REQUIRED TASK — Copy, character for character, the lines running from the one with "Find stroma. (SVG masks)" to the one with "Wrap output in <instances>...</instances>. H&E-stained", ends included. Leave out every other line.

(Stored entries)

-- Start --

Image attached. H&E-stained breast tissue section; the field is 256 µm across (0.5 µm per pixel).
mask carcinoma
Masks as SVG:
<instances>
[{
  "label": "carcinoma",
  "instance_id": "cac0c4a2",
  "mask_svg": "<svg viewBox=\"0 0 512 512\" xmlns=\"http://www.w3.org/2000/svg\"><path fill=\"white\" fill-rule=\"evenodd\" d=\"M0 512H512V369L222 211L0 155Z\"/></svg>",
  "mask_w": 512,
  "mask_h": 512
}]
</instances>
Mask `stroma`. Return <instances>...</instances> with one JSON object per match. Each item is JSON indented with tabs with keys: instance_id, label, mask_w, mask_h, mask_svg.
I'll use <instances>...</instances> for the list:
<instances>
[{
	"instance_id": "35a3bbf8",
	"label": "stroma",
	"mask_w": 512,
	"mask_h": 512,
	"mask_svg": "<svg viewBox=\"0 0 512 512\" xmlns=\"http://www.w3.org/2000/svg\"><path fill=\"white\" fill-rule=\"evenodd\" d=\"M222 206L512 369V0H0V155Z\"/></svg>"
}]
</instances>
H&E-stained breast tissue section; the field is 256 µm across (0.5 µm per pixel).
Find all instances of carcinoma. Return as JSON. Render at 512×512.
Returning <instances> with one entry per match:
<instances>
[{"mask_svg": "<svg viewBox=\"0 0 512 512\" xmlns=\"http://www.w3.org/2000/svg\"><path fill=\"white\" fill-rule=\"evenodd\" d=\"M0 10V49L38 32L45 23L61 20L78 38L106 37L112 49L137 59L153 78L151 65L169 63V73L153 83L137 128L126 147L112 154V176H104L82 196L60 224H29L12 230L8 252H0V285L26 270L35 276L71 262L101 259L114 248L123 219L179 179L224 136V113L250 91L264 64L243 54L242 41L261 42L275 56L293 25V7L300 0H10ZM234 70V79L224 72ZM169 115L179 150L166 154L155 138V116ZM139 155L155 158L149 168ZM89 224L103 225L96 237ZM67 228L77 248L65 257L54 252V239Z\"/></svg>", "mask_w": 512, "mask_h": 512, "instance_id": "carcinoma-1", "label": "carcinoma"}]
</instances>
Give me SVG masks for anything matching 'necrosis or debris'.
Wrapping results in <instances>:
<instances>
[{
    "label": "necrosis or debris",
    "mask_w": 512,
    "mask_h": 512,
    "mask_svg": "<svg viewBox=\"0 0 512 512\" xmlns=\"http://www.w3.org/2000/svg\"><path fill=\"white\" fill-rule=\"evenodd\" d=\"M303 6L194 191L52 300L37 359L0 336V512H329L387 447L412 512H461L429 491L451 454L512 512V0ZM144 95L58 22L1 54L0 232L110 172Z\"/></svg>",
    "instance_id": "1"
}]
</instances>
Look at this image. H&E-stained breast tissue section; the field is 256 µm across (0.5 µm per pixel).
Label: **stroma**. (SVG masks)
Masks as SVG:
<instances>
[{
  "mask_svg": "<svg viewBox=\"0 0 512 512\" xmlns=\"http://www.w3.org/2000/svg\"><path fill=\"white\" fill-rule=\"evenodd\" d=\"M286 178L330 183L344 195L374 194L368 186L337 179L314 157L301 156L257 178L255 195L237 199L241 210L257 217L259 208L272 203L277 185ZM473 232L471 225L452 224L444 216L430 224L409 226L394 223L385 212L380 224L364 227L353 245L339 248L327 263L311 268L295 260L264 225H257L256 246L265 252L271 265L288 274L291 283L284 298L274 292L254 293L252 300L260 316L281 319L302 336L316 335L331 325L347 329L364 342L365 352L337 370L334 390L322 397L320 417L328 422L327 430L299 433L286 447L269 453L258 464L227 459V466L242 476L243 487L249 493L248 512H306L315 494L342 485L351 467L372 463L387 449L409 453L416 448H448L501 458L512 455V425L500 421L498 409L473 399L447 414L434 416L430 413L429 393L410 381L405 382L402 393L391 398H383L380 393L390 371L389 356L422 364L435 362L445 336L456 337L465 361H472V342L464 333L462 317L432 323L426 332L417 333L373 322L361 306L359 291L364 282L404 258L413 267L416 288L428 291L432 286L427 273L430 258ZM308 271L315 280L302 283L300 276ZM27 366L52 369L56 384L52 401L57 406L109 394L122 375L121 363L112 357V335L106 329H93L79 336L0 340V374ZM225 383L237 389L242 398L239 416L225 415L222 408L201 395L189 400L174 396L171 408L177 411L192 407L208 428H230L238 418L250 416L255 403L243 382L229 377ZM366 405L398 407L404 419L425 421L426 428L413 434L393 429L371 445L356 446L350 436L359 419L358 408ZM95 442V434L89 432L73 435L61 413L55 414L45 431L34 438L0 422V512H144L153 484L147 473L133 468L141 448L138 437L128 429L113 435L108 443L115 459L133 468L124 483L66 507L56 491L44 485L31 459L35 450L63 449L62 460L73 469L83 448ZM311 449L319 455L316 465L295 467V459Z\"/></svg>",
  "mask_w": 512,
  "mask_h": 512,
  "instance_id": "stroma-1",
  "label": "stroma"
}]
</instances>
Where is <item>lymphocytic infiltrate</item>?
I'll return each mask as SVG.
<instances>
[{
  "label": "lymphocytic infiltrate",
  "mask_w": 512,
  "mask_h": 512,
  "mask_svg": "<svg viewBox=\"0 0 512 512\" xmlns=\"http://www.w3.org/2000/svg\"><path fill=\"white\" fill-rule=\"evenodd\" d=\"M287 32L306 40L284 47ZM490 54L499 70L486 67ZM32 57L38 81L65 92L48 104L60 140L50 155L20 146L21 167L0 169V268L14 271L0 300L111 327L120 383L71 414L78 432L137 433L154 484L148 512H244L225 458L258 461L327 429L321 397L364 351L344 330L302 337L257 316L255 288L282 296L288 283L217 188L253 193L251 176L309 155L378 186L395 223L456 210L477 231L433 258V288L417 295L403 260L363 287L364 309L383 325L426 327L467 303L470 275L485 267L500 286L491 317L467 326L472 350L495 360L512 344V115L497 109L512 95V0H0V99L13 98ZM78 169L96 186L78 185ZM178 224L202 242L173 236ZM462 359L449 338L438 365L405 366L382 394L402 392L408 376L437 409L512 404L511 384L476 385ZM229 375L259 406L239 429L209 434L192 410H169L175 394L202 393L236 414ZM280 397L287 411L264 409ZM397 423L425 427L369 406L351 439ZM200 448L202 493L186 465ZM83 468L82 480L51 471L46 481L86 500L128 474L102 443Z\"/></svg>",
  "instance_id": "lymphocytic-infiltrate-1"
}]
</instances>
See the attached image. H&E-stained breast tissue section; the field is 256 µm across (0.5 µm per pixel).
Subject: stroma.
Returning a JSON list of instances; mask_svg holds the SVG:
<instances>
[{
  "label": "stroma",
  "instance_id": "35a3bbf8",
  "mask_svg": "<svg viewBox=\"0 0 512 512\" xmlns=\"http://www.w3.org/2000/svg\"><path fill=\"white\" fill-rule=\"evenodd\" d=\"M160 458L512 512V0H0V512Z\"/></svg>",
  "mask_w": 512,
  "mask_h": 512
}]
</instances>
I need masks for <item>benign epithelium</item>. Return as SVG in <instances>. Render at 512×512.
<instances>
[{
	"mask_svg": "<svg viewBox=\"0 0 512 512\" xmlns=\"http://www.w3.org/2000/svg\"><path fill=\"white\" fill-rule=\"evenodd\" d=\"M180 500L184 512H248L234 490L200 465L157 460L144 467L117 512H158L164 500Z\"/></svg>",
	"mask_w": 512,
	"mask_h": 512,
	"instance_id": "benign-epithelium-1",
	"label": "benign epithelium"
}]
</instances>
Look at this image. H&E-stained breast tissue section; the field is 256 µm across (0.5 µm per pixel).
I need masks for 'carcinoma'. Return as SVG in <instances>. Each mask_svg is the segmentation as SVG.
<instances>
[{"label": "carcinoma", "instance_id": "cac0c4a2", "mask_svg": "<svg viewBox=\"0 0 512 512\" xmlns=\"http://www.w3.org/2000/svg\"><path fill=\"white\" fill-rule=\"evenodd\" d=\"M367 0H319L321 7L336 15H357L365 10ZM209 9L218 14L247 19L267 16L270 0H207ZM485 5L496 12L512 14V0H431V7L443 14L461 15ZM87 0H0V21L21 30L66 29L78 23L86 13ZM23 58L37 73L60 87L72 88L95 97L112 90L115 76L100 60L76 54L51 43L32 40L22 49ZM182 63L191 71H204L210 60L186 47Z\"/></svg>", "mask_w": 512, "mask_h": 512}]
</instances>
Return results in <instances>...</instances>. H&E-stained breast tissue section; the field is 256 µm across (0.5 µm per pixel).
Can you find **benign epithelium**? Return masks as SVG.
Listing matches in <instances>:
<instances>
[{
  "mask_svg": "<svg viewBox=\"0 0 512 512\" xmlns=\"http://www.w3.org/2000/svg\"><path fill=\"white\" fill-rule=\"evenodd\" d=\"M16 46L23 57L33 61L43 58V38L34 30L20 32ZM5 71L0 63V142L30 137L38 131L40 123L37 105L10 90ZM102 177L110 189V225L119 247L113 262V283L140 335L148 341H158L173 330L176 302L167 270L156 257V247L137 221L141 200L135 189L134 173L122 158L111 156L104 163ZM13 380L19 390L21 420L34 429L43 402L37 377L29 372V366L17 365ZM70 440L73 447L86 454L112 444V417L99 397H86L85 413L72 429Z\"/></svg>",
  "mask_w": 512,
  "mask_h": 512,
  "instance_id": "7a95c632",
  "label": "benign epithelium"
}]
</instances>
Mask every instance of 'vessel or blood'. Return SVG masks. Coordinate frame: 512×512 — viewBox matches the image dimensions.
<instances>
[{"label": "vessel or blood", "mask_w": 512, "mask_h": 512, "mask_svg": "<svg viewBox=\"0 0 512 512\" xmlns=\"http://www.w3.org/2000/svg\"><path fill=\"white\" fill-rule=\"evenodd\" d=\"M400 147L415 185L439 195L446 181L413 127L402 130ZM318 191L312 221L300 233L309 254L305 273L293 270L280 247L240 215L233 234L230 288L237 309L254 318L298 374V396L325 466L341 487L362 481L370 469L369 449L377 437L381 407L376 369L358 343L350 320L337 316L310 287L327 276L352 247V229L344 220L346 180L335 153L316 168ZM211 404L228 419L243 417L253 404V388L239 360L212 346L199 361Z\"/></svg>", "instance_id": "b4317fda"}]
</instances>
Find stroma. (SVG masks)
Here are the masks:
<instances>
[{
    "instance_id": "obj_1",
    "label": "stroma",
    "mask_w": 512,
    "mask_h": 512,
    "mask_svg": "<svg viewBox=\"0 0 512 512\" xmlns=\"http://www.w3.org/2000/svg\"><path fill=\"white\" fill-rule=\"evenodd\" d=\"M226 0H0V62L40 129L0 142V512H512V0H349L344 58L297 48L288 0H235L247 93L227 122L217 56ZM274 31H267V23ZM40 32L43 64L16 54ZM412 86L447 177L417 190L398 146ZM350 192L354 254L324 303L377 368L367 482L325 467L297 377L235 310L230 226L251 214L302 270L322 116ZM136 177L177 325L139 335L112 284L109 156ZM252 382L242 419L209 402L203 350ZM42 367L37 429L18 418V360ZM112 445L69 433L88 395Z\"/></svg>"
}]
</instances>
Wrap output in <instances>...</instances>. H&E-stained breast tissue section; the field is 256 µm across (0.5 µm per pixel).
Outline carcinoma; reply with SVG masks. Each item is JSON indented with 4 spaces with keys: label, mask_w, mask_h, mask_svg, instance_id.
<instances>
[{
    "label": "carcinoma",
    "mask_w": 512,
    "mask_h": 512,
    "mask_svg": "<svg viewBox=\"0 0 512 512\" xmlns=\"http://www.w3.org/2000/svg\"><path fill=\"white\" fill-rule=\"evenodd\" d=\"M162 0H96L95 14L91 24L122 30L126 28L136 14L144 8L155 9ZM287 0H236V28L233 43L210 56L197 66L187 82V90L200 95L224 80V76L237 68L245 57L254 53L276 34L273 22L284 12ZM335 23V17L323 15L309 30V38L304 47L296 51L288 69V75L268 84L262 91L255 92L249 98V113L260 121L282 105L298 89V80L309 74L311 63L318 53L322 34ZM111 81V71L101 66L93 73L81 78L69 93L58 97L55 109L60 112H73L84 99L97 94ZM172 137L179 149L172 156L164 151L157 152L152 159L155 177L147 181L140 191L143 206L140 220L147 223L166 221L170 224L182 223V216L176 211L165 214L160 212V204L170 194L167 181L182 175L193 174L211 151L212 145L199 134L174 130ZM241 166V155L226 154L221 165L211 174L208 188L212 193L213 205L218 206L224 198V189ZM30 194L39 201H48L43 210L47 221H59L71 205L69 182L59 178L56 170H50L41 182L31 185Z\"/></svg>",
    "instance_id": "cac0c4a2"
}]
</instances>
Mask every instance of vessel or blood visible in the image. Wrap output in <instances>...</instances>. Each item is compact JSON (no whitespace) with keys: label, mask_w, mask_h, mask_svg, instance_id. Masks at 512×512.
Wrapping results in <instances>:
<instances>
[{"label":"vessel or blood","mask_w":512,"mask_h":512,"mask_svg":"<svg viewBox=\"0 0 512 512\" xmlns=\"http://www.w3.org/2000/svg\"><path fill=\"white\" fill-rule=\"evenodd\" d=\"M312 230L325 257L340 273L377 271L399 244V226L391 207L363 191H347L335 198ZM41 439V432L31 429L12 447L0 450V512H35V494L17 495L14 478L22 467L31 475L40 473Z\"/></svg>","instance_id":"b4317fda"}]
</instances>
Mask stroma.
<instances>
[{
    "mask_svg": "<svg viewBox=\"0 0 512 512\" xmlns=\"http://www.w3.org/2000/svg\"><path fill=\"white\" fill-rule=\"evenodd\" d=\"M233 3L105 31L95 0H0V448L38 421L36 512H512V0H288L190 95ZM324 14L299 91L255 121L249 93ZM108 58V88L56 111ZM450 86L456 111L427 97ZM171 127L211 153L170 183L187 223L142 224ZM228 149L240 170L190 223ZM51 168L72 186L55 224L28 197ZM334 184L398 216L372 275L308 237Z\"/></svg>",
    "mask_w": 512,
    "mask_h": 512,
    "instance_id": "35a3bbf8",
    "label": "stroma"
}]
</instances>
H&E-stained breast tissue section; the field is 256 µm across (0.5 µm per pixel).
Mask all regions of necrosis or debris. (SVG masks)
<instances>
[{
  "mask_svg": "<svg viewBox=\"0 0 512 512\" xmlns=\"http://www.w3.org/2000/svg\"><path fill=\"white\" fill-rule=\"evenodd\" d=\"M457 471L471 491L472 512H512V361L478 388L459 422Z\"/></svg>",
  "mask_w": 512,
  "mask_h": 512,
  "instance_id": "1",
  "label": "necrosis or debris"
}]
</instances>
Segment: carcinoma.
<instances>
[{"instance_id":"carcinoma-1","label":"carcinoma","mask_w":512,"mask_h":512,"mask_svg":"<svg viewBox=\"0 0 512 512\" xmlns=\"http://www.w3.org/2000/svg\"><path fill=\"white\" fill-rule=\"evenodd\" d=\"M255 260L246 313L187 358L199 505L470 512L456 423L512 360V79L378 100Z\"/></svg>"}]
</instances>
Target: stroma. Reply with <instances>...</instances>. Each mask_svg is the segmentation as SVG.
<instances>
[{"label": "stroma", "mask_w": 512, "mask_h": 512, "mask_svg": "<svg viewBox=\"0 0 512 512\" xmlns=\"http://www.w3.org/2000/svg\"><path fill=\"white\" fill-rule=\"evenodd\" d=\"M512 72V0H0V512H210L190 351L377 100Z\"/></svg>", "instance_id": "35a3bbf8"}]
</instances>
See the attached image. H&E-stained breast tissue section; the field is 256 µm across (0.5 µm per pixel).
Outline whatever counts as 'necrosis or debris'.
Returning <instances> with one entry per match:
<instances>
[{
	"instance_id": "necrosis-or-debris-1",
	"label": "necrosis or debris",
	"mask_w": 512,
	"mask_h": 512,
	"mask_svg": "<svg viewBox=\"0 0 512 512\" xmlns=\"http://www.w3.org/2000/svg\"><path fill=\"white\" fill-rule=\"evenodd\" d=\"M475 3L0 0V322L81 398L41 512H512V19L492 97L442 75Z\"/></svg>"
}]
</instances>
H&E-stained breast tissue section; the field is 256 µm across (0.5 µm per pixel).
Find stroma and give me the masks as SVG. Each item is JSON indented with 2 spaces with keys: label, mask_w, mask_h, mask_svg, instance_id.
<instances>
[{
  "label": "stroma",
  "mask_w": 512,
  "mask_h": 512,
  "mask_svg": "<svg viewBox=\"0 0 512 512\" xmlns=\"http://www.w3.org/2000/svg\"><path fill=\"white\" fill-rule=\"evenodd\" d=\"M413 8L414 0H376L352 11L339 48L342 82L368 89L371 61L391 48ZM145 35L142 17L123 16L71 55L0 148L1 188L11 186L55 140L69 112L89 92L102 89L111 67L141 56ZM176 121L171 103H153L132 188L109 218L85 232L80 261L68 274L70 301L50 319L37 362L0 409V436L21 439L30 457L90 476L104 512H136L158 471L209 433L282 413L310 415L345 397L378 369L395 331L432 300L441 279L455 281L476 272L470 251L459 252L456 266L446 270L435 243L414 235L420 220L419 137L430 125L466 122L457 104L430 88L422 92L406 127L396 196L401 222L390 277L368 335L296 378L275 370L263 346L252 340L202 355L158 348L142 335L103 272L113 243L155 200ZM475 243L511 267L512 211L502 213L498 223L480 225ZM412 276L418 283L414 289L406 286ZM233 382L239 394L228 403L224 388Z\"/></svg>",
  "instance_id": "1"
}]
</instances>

-- End --

FULL OUTPUT —
Find stroma. (SVG masks)
Here are the masks:
<instances>
[{
    "instance_id": "obj_1",
    "label": "stroma",
    "mask_w": 512,
    "mask_h": 512,
    "mask_svg": "<svg viewBox=\"0 0 512 512\" xmlns=\"http://www.w3.org/2000/svg\"><path fill=\"white\" fill-rule=\"evenodd\" d=\"M226 0H0V62L40 129L0 142V512H512V0H349L344 58L297 48L288 0H235L247 93L227 122L217 56ZM274 31H267V23ZM40 32L43 64L16 54ZM412 86L447 177L417 190L398 146ZM350 192L354 254L324 303L377 368L367 482L325 467L297 377L235 310L230 226L251 214L302 270L322 116ZM136 177L177 325L139 335L112 284L109 156ZM252 382L242 419L209 402L203 350ZM42 367L37 429L18 418V360ZM112 445L69 433L88 395Z\"/></svg>"
}]
</instances>
Wrap output in <instances>...</instances>. H&E-stained breast tissue section; the field is 256 µm across (0.5 µm per pixel).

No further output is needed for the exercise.